Look for "rotated" in every line of the listing. Copy the lines that have it.

── DATA EXCERPTS

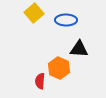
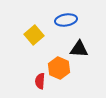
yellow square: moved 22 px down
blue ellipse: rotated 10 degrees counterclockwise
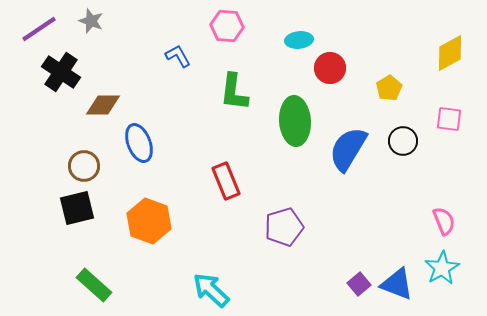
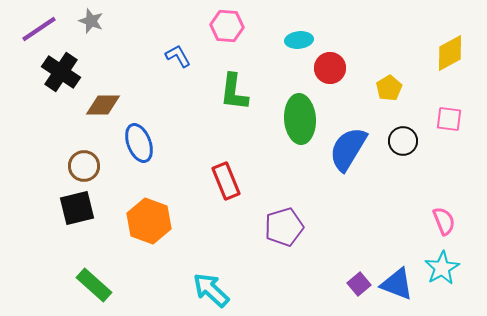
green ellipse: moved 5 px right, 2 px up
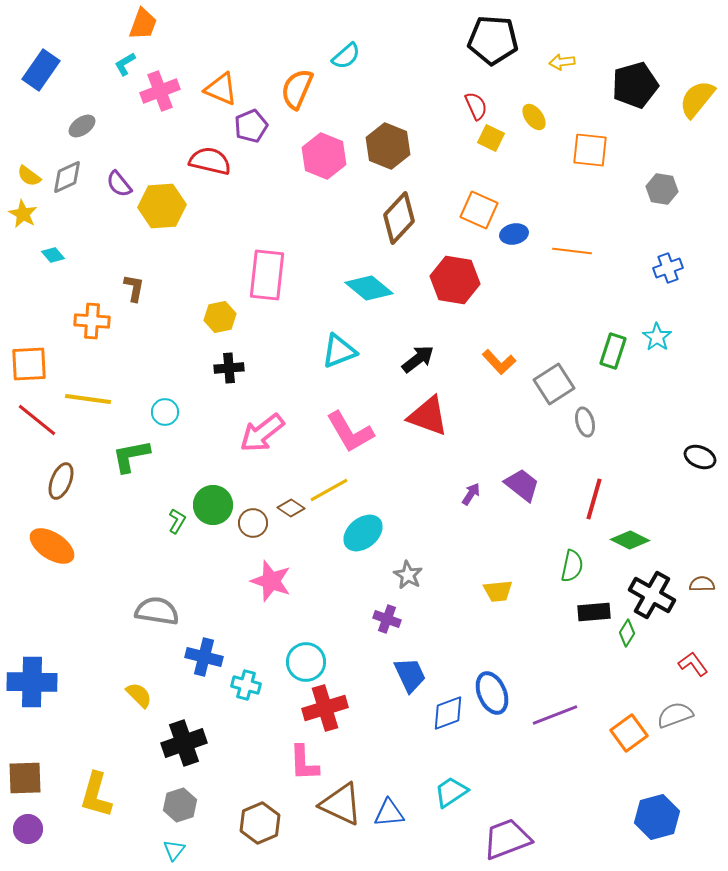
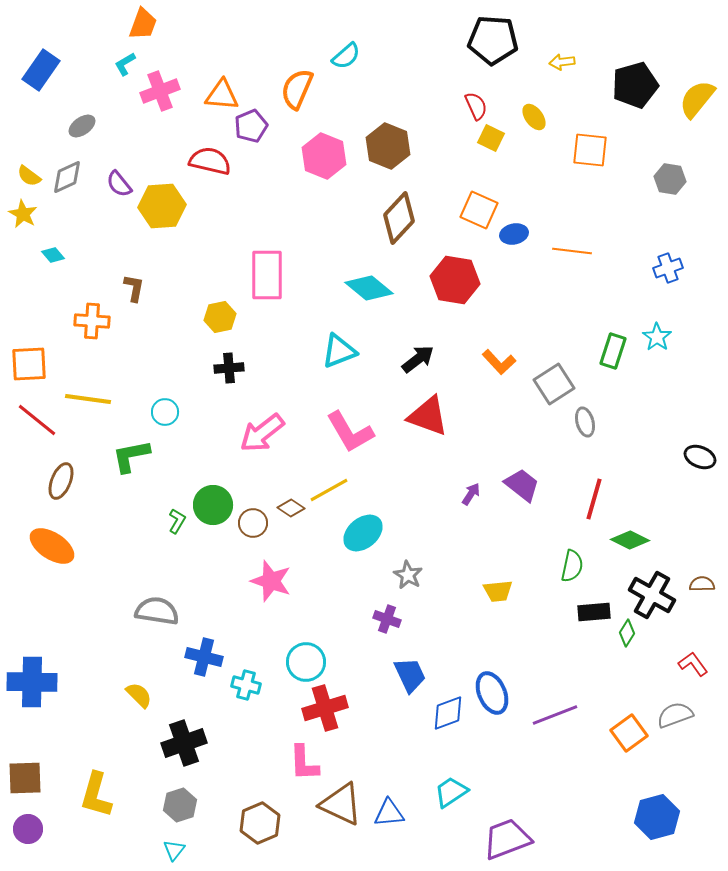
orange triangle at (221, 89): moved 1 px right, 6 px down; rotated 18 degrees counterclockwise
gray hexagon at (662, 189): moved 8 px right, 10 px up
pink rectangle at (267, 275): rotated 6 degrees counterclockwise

────
── DATA EXCERPTS

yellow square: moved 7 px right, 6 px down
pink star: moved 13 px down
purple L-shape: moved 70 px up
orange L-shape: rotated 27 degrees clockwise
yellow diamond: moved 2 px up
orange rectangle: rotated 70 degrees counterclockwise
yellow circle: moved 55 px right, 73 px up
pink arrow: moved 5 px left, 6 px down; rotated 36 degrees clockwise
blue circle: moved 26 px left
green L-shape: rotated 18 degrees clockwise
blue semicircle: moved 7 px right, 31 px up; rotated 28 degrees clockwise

────

• _OUTPUT_:
blue ellipse: rotated 10 degrees counterclockwise
orange triangle at (221, 89): moved 1 px right, 6 px down; rotated 18 degrees counterclockwise
pink rectangle at (267, 275): rotated 6 degrees counterclockwise
orange L-shape: rotated 27 degrees clockwise
orange rectangle: rotated 70 degrees counterclockwise
pink arrow: moved 5 px left, 6 px down; rotated 36 degrees clockwise
green L-shape: rotated 18 degrees clockwise
blue semicircle: moved 7 px right, 31 px up; rotated 28 degrees clockwise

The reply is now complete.